Work request: Pictures are to be omitted; everything else in the data must be transcribed exactly.

Supplied material:

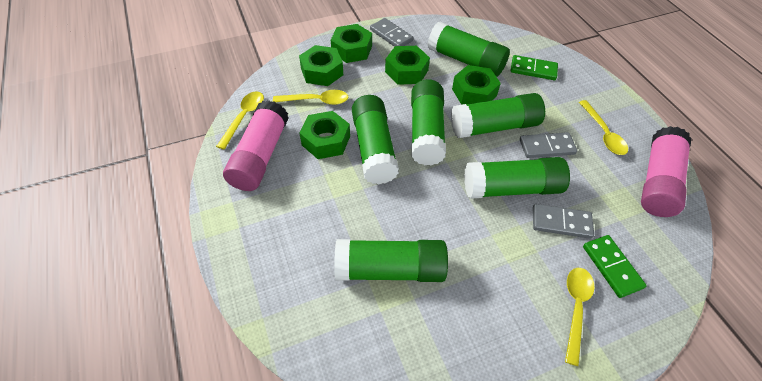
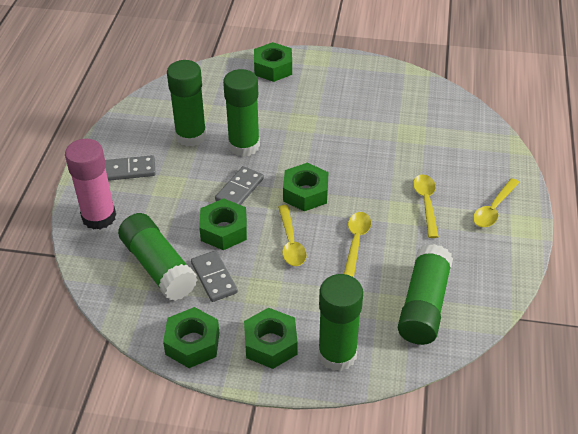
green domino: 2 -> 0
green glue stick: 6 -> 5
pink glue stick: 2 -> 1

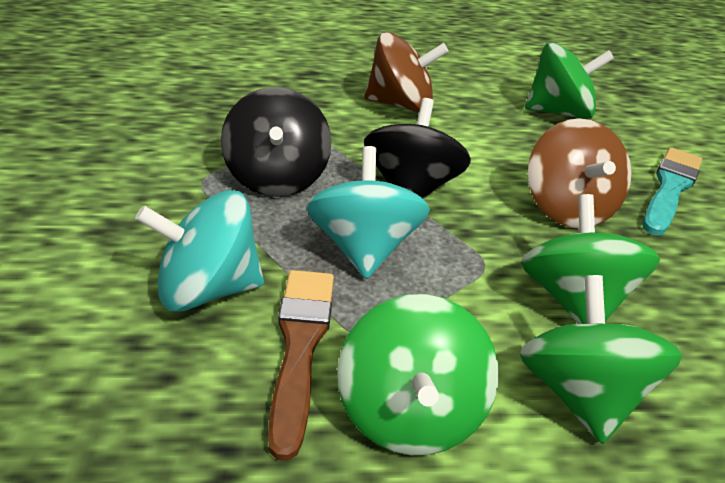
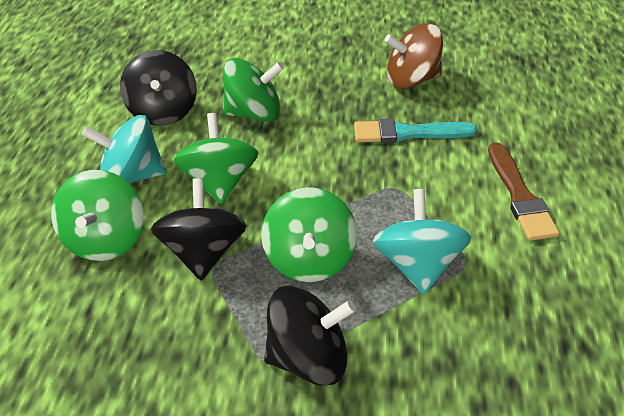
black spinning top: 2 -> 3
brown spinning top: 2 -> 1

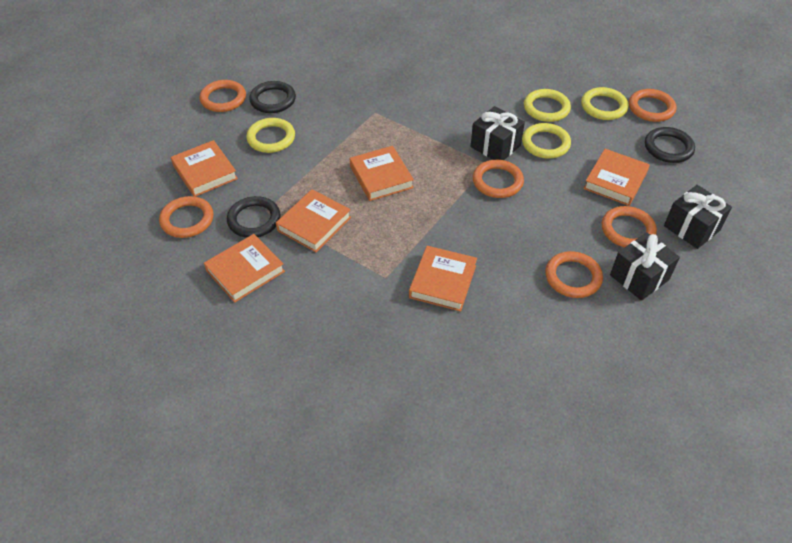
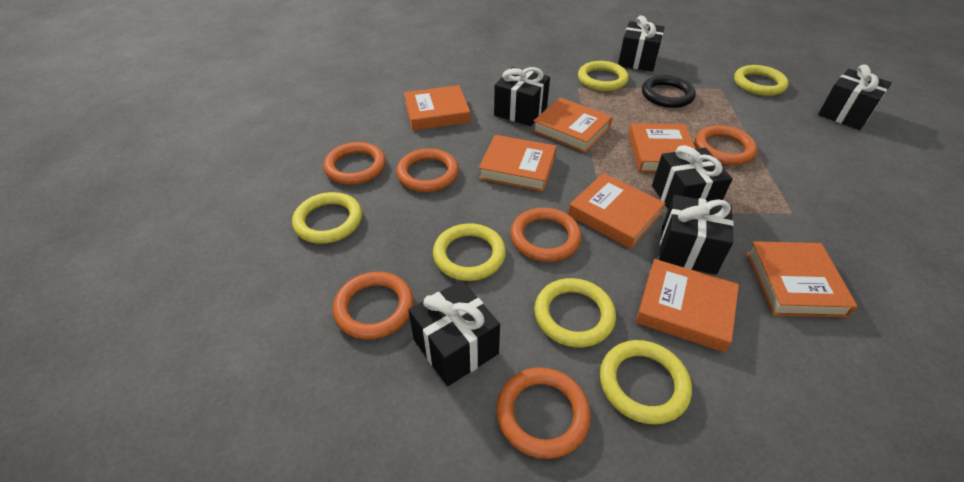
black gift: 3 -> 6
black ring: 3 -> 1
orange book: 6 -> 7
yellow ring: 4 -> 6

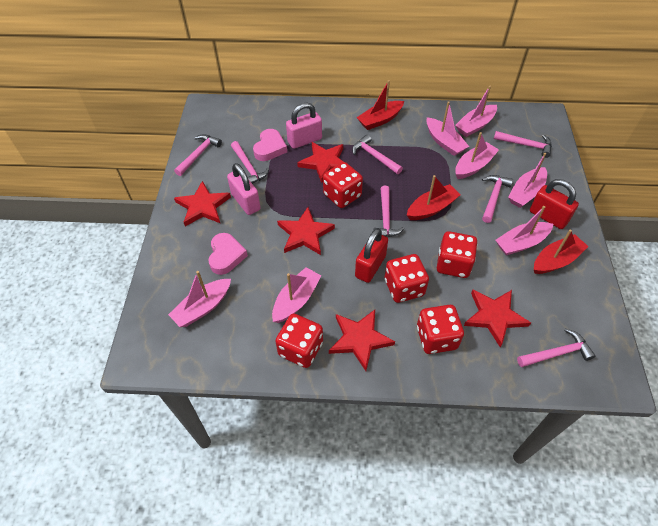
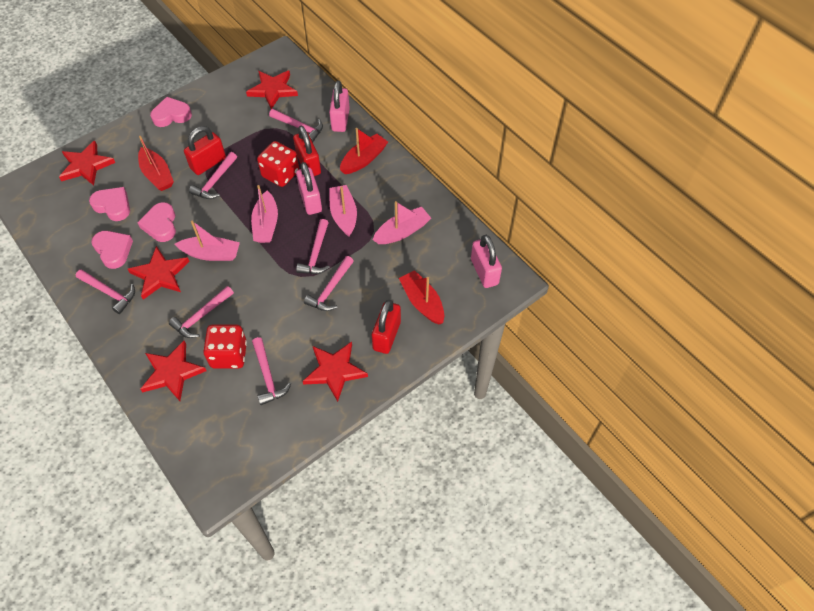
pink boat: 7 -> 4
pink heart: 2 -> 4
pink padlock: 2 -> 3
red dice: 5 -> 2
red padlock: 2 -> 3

Answer space:
green domino: 2 -> 0
green glue stick: 6 -> 5
pink glue stick: 2 -> 1

black spinning top: 2 -> 3
brown spinning top: 2 -> 1

black gift: 3 -> 6
black ring: 3 -> 1
orange book: 6 -> 7
yellow ring: 4 -> 6

pink boat: 7 -> 4
pink heart: 2 -> 4
pink padlock: 2 -> 3
red dice: 5 -> 2
red padlock: 2 -> 3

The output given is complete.